> **How to complete this task**: Could you repeat word for word only the lines from the one containing "gray diamond: (225, 347)" to the last line of the data below?

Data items
—————

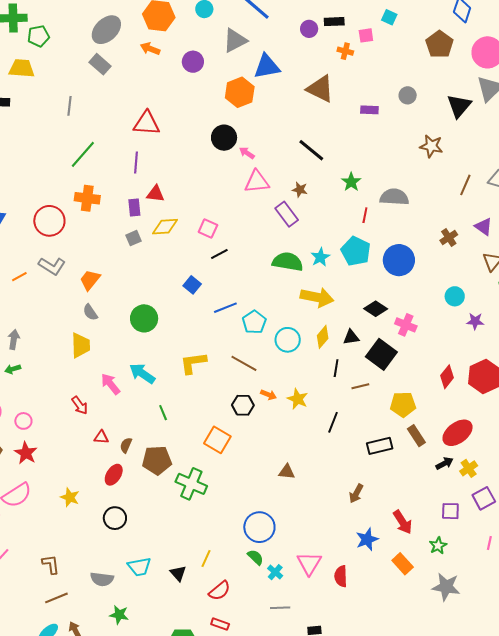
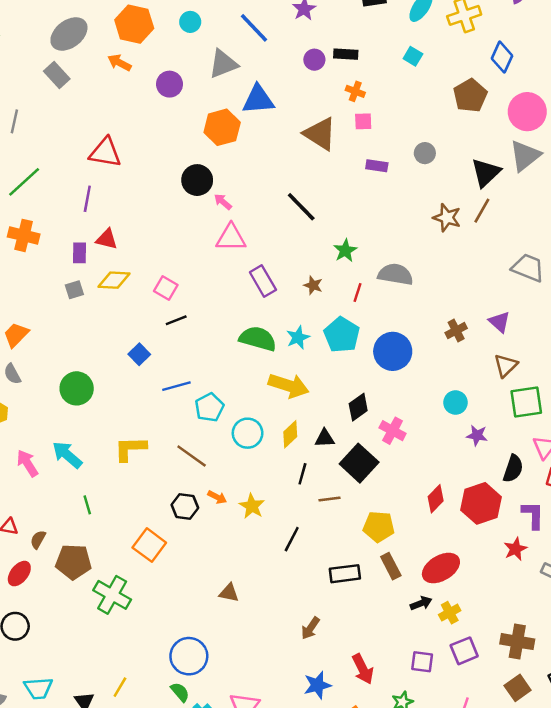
pink square: (366, 35) -> (363, 121), moved
brown line: (465, 185) -> (482, 211), moved
brown star: (300, 190) -> (313, 285), moved
black diamond: (376, 309) -> (358, 407), turned -75

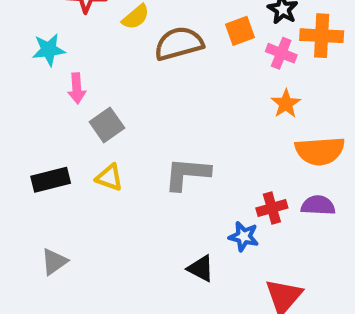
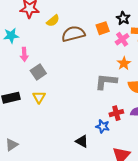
pink cross: (281, 53) -> (122, 39), turned 32
gray L-shape: (187, 174) -> (106, 81), moved
yellow triangle: (109, 177) -> (39, 97), turned 40
gray triangle: (54, 262) -> (12, 145), moved

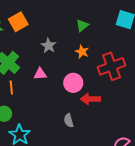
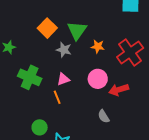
orange square: (18, 22) -> (47, 28), moved
green triangle: (82, 25) -> (77, 30), moved, size x1.5
orange line: (11, 87) -> (57, 97), moved

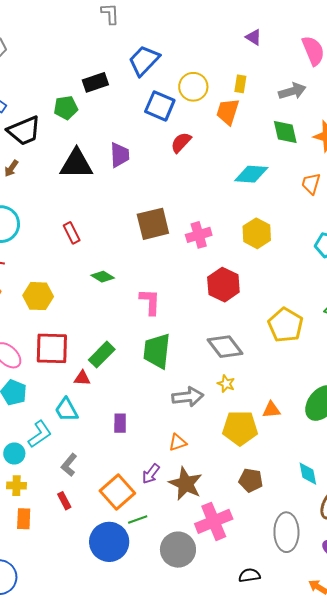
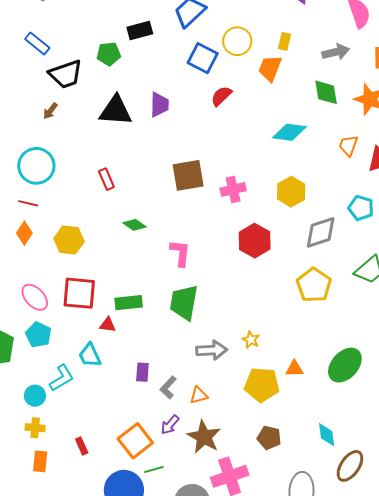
gray diamond: (225, 347) -> (321, 232), moved, turned -75
green rectangle: (102, 355) -> (129, 303), turned 36
gray L-shape: (69, 465) -> (168, 387), moved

—————

> **Expected output**:
gray diamond: (225, 347) -> (321, 232), moved, turned -75
green rectangle: (102, 355) -> (129, 303), turned 36
gray L-shape: (69, 465) -> (168, 387), moved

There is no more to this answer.